→ Records provided:
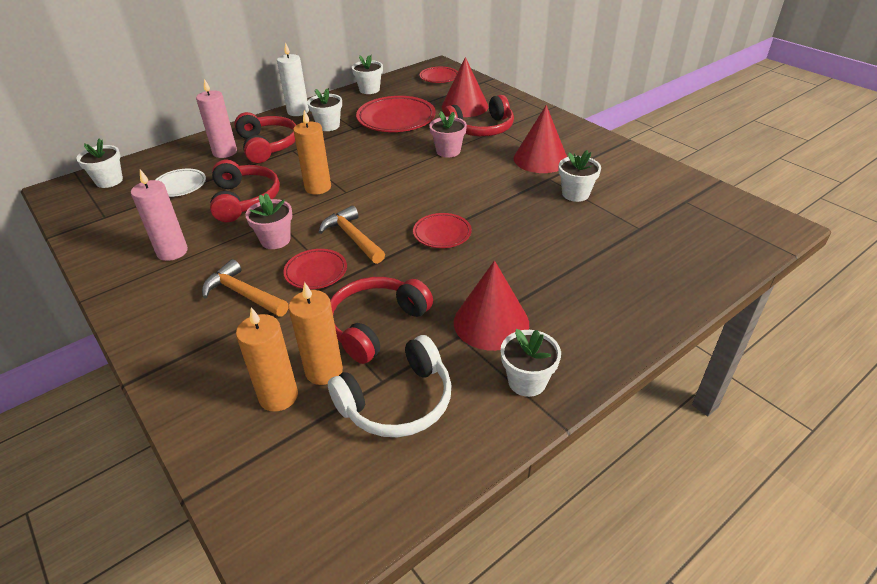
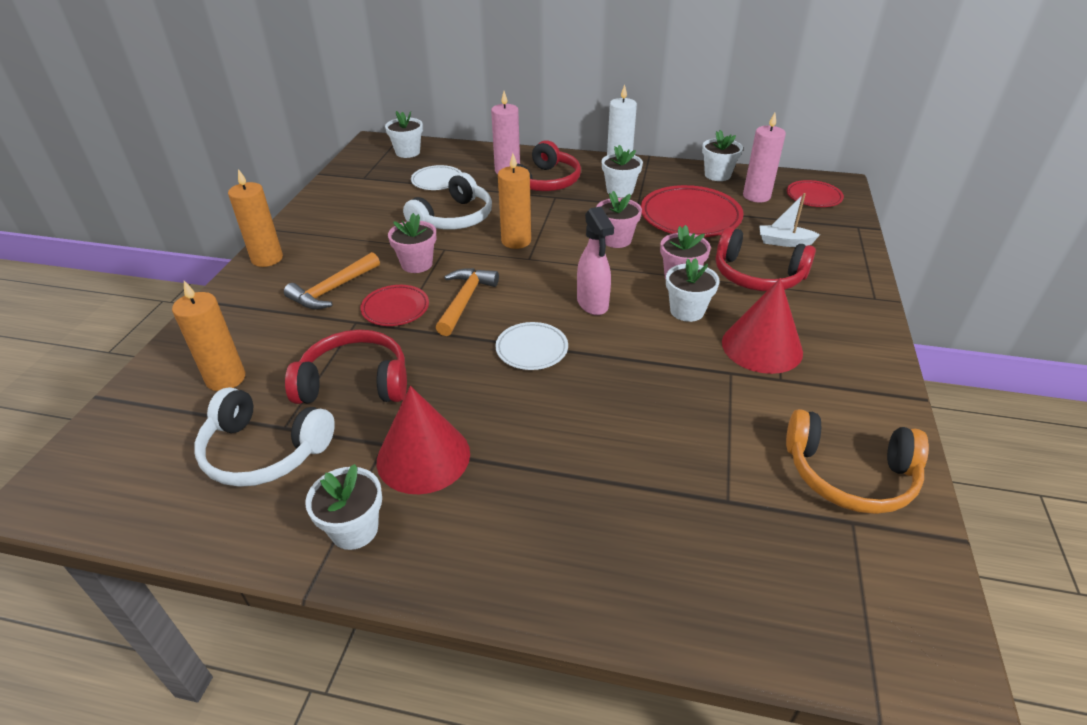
camera: 50 degrees right, 0 degrees up
(172, 252) = (352, 228): pink candle -> pink candle (756, 196)
(243, 294) = (332, 290): orange hammer -> orange hammer turned 135 degrees counterclockwise
(245, 200) = (454, 218): red headphones -> white headphones
(324, 371) = (272, 386): orange candle -> orange candle (267, 258)
(378, 152) = (616, 240): none -> pink flower pot
(429, 191) = (592, 304): none -> pink spray bottle
(442, 233) = (532, 349): red plate -> white plate
(464, 106) = (784, 242): red cone -> white boat
(575, 194) = (728, 409): white flower pot -> white flower pot (687, 311)
(656, 185) = (849, 475): none -> orange headphones

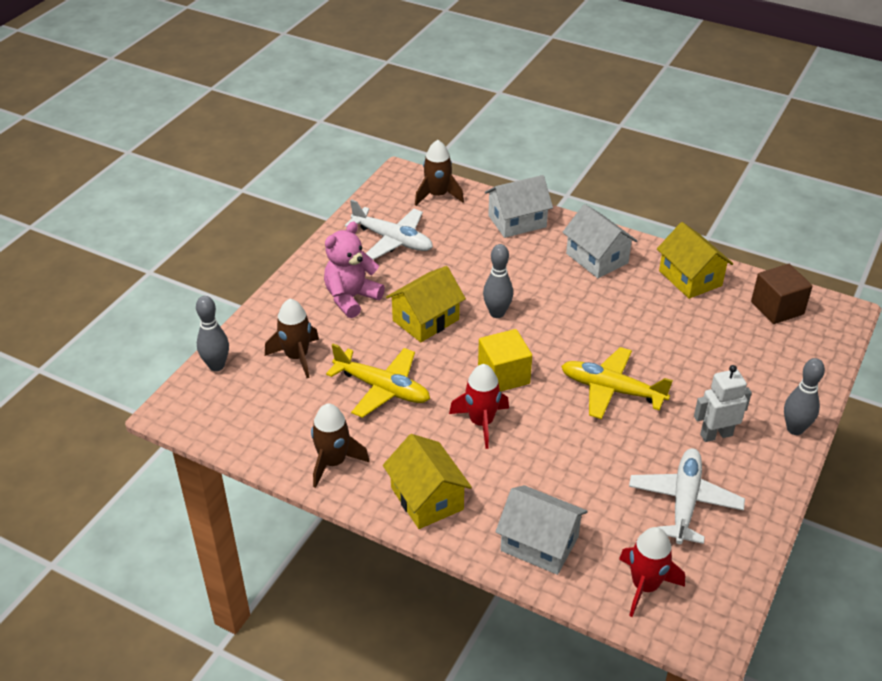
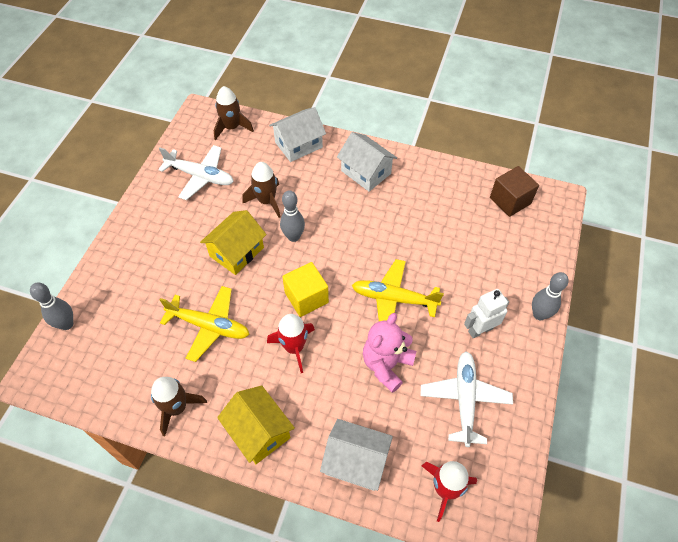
camera: 10 degrees left, 15 degrees up
(297, 357) = (134, 305): brown rocket -> brown rocket (266, 201)
(351, 298) = (173, 239): pink teddy bear -> pink teddy bear (386, 365)
(690, 278) = (440, 181): yellow house -> none

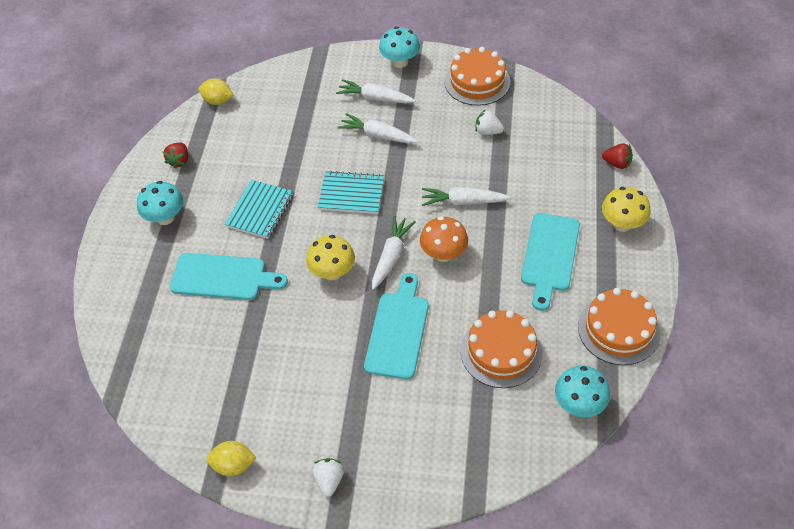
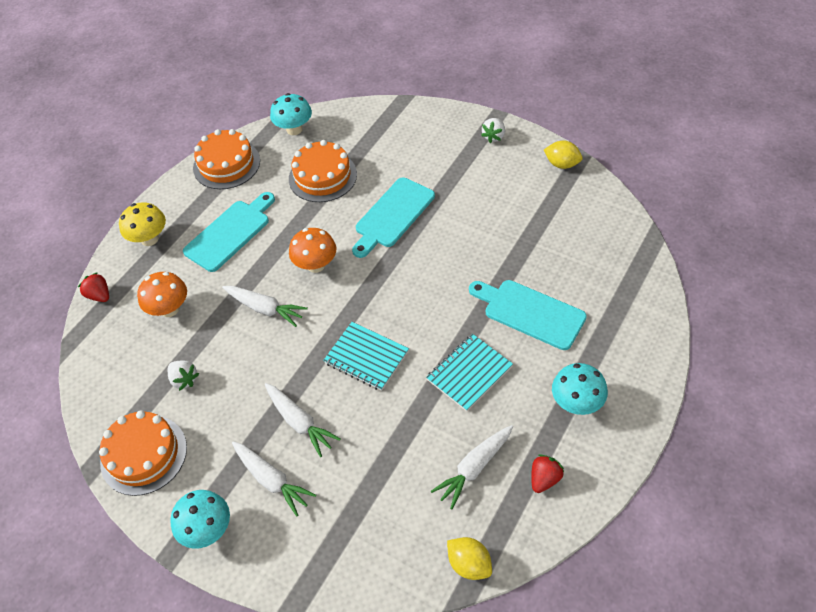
camera: 155 degrees left, 0 degrees up
(332, 272) = (423, 282): yellow mushroom -> none
(391, 256) = (363, 279): white carrot -> white carrot (474, 468)
(546, 174) = (169, 309): none -> orange mushroom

→ What needs to be done:
The copy should hold exactly the lines from the one containing "(378, 152) = (616, 240): none" through the final line of the records above, both ends included, and no picture.

→ Written answer:
(378, 152) = (616, 240): none -> pink flower pot
(429, 191) = (592, 304): none -> pink spray bottle
(442, 233) = (532, 349): red plate -> white plate
(464, 106) = (784, 242): red cone -> white boat
(575, 194) = (728, 409): white flower pot -> white flower pot (687, 311)
(656, 185) = (849, 475): none -> orange headphones

camera: 10 degrees left, 15 degrees up
(297, 357) = (134, 305): brown rocket -> brown rocket (266, 201)
(351, 298) = (173, 239): pink teddy bear -> pink teddy bear (386, 365)
(690, 278) = (440, 181): yellow house -> none

camera: 155 degrees left, 0 degrees up
(332, 272) = (423, 282): yellow mushroom -> none
(391, 256) = (363, 279): white carrot -> white carrot (474, 468)
(546, 174) = (169, 309): none -> orange mushroom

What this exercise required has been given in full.